■ STATED EXERCISE: Locate each line in the rows below that contains the string "kern", and copy those lines.

# DATA start

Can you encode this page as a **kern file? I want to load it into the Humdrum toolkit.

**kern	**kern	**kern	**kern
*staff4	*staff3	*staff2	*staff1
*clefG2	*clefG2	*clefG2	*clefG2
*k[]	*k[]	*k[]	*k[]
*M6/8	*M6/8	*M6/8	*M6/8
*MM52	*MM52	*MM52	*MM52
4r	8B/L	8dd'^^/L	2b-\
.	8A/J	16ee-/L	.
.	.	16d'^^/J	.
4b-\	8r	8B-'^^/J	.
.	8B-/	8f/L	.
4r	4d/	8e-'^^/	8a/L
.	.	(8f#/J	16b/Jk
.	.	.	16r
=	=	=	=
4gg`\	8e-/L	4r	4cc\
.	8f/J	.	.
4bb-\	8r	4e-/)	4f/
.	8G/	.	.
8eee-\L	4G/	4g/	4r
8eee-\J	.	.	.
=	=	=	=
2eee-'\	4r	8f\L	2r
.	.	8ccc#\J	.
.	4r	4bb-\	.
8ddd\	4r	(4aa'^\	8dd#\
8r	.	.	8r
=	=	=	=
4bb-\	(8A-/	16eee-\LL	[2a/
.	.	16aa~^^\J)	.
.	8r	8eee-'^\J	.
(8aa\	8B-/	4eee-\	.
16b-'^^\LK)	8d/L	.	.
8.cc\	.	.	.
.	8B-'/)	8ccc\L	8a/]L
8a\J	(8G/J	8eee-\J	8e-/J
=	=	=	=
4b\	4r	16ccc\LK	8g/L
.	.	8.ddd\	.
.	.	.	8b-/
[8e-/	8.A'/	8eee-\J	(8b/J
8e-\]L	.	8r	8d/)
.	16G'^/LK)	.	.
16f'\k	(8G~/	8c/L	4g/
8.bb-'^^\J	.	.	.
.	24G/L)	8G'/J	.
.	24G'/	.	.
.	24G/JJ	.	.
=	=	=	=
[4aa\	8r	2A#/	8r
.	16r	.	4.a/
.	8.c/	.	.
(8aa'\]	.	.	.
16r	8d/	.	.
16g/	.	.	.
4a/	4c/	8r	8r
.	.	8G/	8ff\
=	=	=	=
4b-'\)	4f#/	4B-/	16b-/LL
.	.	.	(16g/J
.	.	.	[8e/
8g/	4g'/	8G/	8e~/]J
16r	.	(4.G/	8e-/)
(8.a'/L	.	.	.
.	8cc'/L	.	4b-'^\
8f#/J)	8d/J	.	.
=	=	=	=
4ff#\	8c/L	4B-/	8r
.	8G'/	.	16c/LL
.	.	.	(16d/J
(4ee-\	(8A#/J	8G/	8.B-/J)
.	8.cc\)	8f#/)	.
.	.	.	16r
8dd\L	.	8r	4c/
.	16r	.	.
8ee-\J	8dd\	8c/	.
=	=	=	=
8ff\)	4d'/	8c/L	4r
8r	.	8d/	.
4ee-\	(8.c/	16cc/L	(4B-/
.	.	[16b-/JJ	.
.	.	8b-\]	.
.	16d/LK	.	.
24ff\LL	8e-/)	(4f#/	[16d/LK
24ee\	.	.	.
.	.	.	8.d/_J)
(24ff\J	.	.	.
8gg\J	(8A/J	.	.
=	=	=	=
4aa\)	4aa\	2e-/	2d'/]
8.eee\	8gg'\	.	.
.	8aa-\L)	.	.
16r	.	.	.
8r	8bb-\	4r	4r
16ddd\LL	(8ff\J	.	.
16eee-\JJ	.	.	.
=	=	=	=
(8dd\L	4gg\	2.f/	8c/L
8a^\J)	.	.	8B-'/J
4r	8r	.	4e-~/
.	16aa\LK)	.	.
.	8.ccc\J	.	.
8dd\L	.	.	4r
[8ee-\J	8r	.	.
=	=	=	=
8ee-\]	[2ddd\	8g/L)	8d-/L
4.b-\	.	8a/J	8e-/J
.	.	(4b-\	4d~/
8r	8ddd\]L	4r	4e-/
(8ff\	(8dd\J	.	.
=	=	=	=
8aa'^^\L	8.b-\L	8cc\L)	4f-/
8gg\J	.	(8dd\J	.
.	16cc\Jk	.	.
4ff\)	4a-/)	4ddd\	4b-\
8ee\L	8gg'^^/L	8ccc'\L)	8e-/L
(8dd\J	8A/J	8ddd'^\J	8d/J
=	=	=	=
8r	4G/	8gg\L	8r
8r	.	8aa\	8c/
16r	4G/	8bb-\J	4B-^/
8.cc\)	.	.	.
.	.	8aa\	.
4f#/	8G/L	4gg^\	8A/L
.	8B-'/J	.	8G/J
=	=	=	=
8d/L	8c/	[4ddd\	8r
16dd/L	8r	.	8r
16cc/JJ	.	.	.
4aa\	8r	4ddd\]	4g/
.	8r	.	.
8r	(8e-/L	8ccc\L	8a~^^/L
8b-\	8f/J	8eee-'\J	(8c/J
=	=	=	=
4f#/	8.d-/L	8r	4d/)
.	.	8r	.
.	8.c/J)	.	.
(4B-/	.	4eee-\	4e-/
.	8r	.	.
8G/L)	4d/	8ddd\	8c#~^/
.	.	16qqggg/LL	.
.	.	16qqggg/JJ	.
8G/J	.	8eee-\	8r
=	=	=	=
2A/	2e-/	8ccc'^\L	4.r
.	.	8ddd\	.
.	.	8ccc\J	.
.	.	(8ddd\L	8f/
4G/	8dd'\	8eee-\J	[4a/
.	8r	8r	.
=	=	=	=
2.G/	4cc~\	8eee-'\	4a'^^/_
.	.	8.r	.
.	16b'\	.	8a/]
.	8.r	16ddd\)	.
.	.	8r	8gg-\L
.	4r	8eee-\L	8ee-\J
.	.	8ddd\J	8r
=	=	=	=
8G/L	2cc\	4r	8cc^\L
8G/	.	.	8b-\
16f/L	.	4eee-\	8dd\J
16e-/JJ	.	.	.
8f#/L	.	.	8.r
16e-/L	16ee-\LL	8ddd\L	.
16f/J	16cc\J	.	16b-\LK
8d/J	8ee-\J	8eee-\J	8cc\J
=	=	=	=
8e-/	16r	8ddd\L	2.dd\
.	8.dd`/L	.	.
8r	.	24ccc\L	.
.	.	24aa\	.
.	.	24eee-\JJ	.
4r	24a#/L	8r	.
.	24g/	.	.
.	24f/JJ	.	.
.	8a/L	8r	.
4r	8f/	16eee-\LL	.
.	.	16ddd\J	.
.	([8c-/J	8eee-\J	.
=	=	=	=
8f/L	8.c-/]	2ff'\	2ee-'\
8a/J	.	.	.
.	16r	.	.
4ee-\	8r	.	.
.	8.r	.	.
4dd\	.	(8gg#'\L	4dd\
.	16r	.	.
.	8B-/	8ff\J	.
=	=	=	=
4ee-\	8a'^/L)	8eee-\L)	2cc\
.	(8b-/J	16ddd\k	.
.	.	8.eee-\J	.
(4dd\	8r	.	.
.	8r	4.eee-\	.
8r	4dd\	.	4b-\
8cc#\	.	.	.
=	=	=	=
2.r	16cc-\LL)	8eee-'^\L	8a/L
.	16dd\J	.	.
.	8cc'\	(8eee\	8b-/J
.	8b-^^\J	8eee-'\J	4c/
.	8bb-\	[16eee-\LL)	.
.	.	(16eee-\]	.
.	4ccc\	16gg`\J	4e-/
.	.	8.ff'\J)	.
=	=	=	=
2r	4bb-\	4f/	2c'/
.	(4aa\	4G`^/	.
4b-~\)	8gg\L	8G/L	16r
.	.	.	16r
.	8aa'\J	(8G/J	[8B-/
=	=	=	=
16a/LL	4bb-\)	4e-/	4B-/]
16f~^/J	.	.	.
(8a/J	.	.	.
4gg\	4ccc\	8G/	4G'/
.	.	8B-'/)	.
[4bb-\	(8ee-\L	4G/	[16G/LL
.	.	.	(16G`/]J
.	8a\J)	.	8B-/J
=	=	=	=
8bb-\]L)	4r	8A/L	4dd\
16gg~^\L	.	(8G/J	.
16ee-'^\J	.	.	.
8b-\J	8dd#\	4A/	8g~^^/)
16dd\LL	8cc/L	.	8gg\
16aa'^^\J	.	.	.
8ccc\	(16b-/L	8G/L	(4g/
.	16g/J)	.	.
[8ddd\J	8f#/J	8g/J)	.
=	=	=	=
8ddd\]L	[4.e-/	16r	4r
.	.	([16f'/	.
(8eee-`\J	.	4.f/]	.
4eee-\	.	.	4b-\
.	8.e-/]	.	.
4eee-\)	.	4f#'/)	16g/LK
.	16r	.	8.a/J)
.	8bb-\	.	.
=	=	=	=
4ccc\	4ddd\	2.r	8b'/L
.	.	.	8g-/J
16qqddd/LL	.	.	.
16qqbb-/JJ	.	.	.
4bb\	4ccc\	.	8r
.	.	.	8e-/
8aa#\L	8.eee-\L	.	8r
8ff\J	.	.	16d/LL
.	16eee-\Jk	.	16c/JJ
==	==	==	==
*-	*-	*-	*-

# DATA end

■ EXERCISE RESPONSE:
Can you encode this page as a **kern file? I want to load it into the Humdrum toolkit.
**kern	**kern	**kern	**kern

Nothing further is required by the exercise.